## What needs to be done
Only the lines from the one containing "JP1 pin 2: JACK -> GND" through the one containing "U38: NOT (in T22, out G24) -> none" should be printed, exactly as they appear below, with both ends included.

## Supplied records
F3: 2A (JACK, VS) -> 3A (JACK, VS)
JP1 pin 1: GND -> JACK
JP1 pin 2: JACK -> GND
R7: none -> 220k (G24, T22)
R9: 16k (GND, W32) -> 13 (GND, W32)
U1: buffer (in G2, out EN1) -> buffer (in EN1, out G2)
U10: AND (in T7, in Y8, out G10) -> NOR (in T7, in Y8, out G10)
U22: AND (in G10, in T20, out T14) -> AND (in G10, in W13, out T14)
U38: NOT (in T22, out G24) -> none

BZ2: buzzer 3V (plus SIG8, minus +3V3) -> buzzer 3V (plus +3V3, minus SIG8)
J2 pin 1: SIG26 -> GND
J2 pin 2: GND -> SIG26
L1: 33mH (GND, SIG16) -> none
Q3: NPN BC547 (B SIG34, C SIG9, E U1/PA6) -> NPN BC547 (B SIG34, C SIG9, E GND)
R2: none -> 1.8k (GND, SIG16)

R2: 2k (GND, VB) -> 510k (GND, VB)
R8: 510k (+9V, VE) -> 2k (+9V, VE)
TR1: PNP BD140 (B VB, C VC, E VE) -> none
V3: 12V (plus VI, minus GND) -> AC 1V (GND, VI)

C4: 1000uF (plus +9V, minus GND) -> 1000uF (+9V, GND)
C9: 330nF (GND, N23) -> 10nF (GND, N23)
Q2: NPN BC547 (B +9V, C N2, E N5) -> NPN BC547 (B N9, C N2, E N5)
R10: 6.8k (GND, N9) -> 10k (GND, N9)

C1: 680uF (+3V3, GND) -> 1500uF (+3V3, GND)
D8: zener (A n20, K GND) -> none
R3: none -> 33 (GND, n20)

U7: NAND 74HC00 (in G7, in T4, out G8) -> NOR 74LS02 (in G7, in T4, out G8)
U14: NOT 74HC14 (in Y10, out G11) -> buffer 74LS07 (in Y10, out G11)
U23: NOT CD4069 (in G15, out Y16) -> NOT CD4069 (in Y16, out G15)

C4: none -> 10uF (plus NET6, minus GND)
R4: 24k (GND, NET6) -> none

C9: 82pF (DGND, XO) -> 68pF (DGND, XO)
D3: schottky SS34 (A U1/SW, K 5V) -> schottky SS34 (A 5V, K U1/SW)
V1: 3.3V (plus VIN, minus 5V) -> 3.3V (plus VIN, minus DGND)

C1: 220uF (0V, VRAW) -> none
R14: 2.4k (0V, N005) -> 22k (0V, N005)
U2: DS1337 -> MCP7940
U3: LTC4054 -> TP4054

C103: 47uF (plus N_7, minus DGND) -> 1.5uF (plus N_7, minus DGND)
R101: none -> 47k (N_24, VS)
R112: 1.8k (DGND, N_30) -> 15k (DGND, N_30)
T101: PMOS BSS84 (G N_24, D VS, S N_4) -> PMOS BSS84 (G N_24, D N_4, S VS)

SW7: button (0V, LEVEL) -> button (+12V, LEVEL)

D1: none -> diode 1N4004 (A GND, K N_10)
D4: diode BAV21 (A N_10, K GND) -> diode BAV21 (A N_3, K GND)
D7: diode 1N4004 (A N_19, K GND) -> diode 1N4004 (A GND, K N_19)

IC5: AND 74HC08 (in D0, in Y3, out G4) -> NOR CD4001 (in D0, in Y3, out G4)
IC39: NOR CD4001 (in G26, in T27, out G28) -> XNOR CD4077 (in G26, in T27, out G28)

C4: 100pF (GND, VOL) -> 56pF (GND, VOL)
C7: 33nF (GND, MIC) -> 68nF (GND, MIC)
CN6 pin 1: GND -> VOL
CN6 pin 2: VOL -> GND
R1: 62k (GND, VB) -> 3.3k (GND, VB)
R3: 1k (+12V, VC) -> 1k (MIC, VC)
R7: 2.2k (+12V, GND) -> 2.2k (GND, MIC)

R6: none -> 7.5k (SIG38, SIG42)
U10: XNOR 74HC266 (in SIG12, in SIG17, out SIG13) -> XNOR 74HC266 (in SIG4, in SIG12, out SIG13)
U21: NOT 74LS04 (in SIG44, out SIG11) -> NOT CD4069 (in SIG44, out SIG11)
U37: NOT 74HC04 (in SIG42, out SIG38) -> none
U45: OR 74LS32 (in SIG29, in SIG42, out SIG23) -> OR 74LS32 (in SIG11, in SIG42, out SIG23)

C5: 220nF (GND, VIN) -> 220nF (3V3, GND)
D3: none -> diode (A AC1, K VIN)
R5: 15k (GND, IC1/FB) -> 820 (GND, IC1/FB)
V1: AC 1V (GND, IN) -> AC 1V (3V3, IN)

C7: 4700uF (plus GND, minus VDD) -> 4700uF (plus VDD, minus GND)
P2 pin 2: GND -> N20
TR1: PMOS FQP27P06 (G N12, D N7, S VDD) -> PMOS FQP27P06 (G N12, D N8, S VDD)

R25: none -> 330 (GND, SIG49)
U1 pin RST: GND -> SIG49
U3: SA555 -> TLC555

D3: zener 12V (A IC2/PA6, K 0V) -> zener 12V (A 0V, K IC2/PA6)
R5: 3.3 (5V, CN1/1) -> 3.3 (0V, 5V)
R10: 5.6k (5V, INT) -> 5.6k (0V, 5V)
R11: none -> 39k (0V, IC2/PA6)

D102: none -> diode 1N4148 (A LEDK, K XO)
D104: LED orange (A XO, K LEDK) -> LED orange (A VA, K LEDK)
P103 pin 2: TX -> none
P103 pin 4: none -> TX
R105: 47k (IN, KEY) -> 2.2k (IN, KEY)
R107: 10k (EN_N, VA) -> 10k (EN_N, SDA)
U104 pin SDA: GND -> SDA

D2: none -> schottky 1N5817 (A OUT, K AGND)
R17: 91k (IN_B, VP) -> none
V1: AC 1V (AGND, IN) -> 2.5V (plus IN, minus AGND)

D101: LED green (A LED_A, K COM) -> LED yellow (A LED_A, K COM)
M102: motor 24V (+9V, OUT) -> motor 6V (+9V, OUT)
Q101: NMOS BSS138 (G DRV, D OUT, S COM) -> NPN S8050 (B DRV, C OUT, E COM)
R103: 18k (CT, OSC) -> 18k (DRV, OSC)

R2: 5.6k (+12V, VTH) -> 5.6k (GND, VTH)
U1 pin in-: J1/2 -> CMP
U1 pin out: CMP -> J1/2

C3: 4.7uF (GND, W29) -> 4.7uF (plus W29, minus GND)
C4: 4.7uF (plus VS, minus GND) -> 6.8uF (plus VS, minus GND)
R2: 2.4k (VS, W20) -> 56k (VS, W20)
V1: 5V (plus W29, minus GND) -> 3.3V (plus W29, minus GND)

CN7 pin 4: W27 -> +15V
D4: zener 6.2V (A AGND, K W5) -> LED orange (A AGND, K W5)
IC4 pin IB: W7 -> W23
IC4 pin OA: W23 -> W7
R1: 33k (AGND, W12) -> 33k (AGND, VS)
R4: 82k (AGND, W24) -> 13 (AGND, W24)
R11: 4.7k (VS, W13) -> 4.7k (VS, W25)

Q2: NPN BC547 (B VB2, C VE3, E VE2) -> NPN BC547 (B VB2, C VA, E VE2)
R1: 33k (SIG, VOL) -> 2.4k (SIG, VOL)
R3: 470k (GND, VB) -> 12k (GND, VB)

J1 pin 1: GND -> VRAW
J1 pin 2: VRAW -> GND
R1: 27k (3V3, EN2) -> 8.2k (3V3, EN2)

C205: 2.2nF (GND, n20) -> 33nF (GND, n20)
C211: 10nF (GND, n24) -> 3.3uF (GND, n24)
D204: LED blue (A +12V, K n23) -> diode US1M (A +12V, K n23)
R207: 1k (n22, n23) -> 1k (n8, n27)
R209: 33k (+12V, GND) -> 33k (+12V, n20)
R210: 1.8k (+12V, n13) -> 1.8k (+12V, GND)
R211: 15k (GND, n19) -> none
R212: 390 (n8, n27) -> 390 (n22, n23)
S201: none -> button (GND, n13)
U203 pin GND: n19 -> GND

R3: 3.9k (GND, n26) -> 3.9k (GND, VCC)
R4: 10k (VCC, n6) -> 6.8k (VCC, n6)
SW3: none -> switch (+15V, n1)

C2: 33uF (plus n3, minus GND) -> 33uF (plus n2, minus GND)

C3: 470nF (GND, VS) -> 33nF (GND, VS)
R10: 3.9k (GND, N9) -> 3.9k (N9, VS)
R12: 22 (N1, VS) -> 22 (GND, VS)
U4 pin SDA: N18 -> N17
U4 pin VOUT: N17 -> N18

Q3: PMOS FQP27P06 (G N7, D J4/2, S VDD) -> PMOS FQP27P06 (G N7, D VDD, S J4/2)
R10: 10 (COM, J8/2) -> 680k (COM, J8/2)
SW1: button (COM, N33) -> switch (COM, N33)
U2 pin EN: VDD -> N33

## Expected output
JP1 pin 2: JACK -> GND
R7: none -> 220k (G24, T22)
R9: 16k (GND, W32) -> 13 (GND, W32)
U1: buffer (in G2, out EN1) -> buffer (in EN1, out G2)
U10: AND (in T7, in Y8, out G10) -> NOR (in T7, in Y8, out G10)
U22: AND (in G10, in T20, out T14) -> AND (in G10, in W13, out T14)
U38: NOT (in T22, out G24) -> none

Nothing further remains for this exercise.